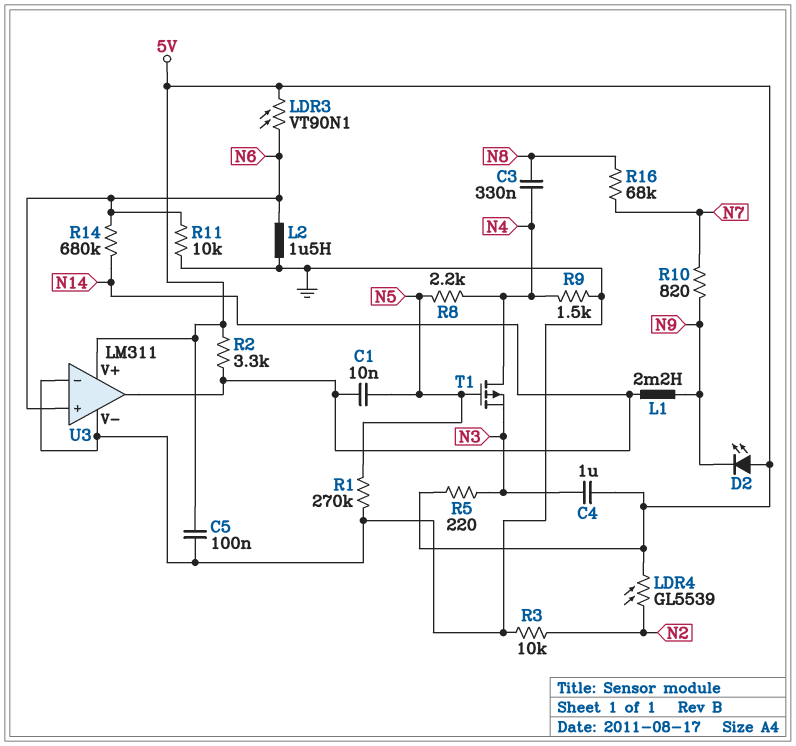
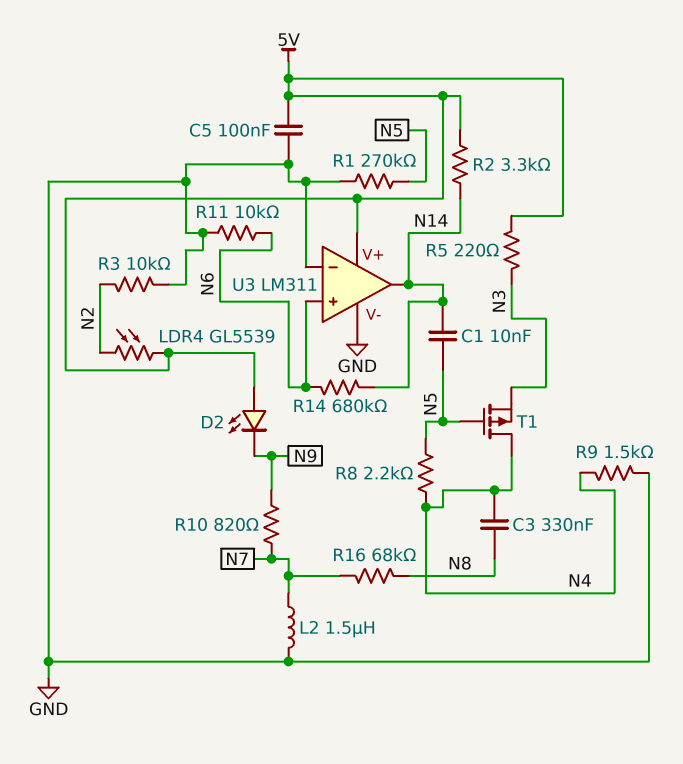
C4: 1uF (5V, N3) -> none
L1: 2.2mH (N9, N14) -> none
L2: 1.5uH (GND, N6) -> 1.5uH (GND, N7)
LDR3: VT90N1 (5V, N6) -> none

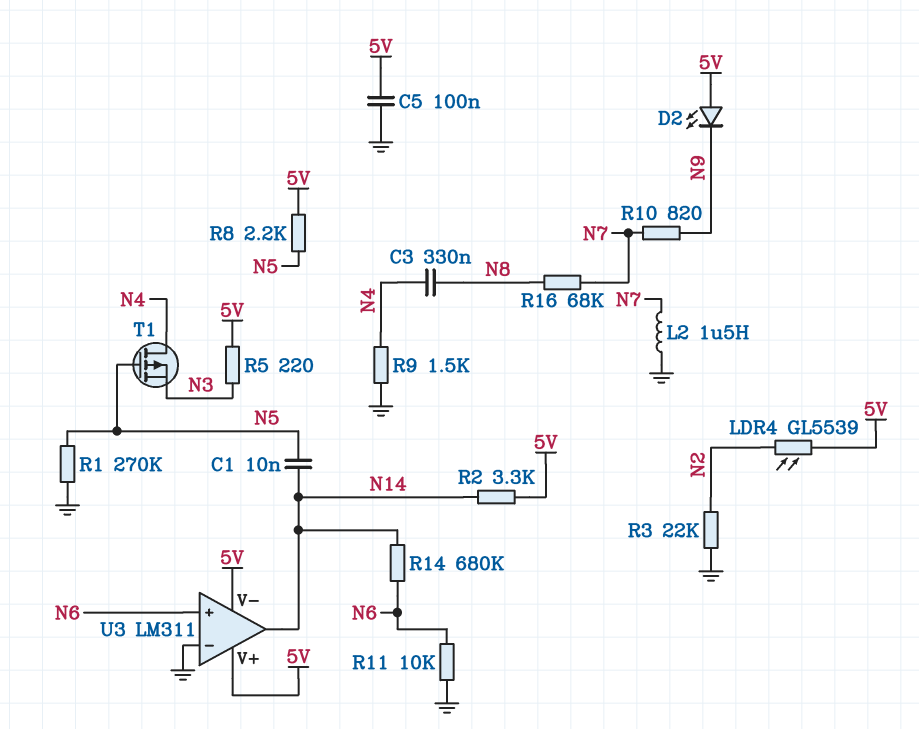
R3: 10k (GND, N2) -> 22k (GND, N2)
R8: 2.2k (N4, N5) -> 2.2k (5V, N5)
U3 pin V-: GND -> 5V

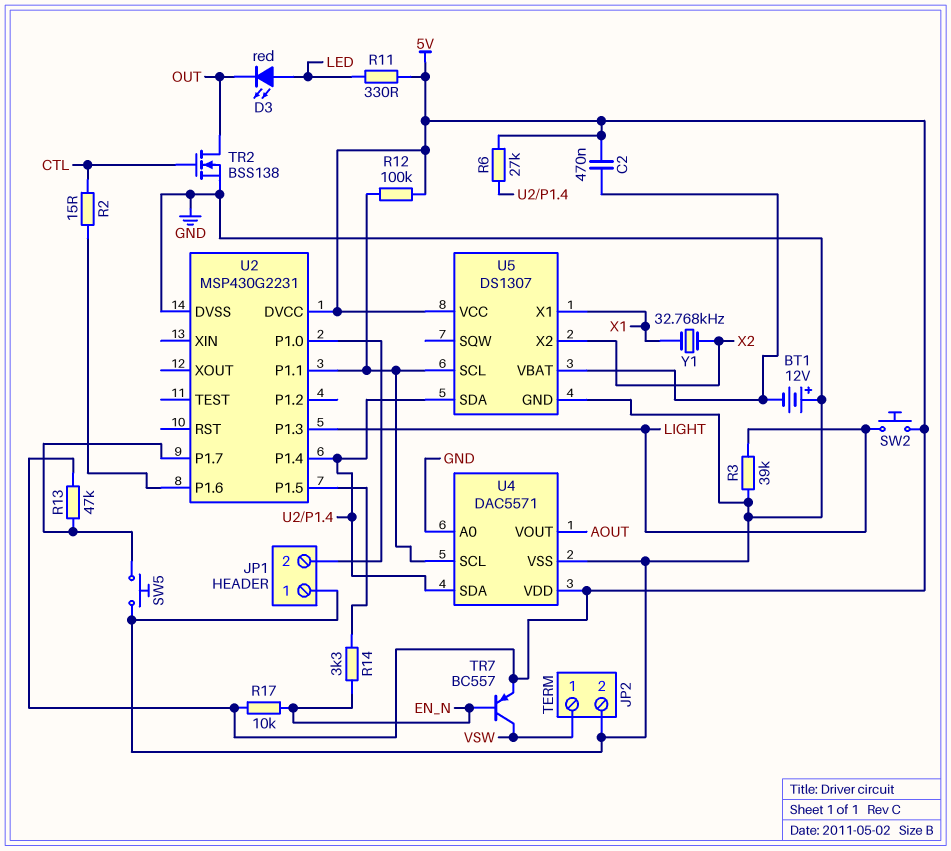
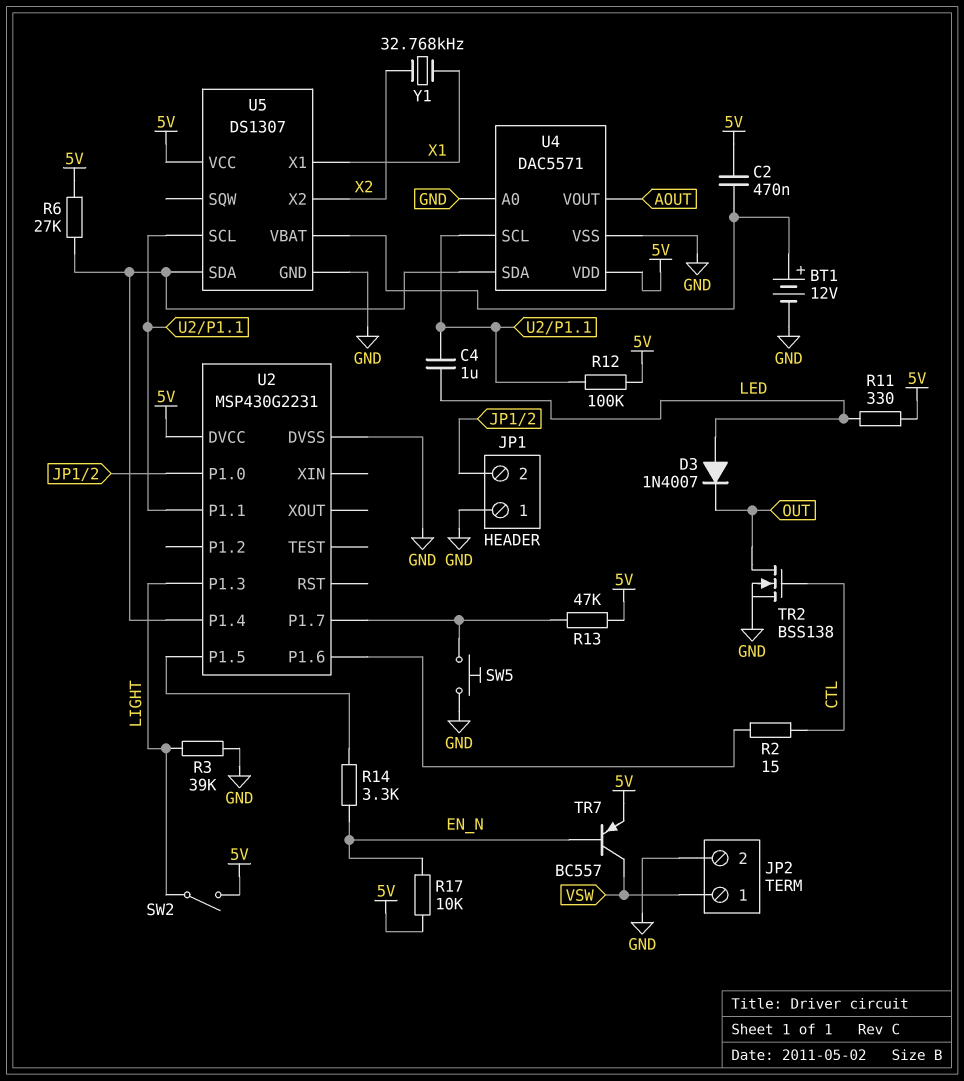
BT1: 12V (plus GND, minus U5/VBAT) -> 12V (plus U5/VBAT, minus GND)
C4: none -> 1uF (LED, U2/P1.1)
D3: LED red (A LED, K OUT) -> diode 1N4007 (A LED, K OUT)
SW2: button (5V, LIGHT) -> switch (5V, LIGHT)

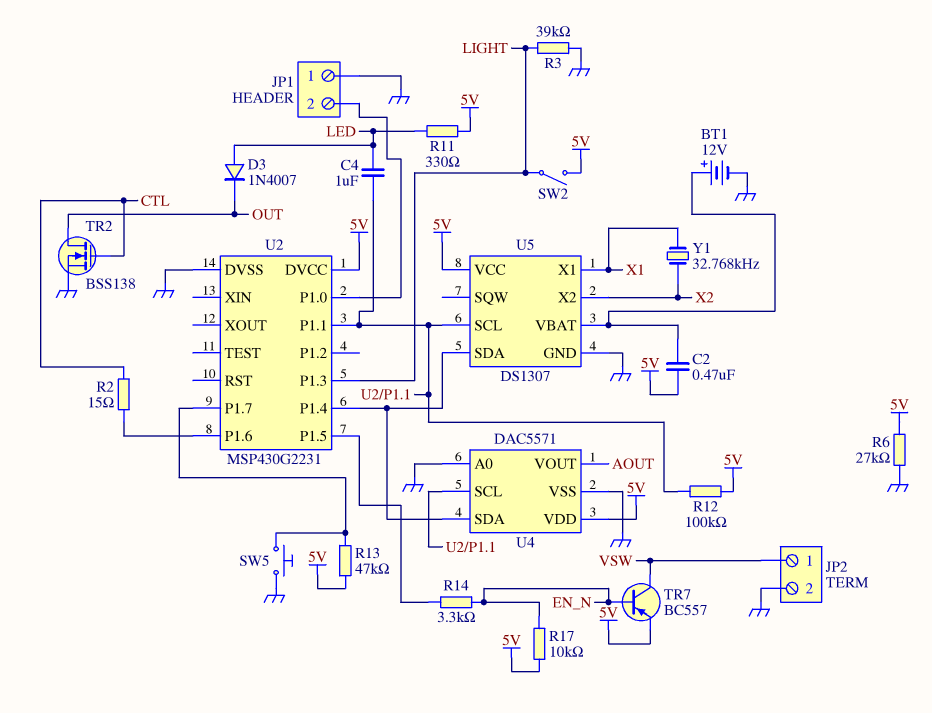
R6: 27k (5V, U2/P1.4) -> 27k (5V, GND)

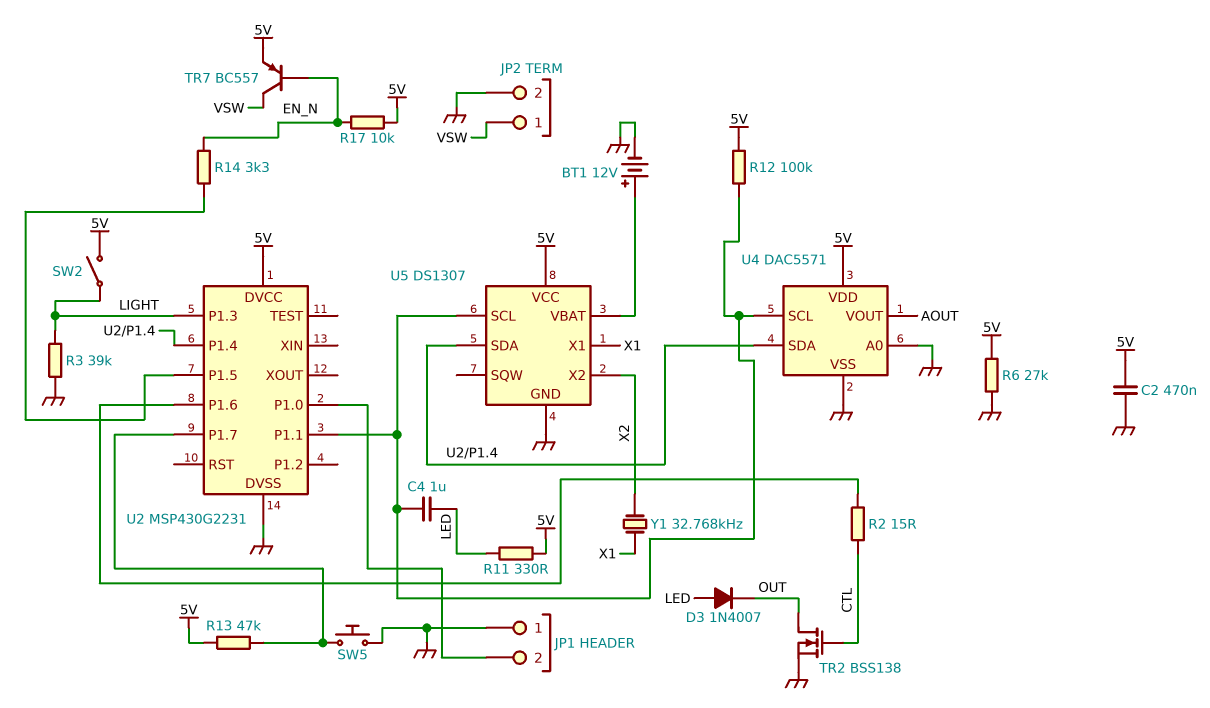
C2: 470nF (5V, U5/VBAT) -> 470nF (5V, GND)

▶ GOAL OF THE EXERCISE: Only an exact copy of the lines from the one with "R6: 27k (5V, U2/P1.4) -> 27k (5V, GND)" through the last line of the listing should be given; pictures must not be included.

▶ SOLUTION TO THIS TASK:
R6: 27k (5V, U2/P1.4) -> 27k (5V, GND)

C2: 470nF (5V, U5/VBAT) -> 470nF (5V, GND)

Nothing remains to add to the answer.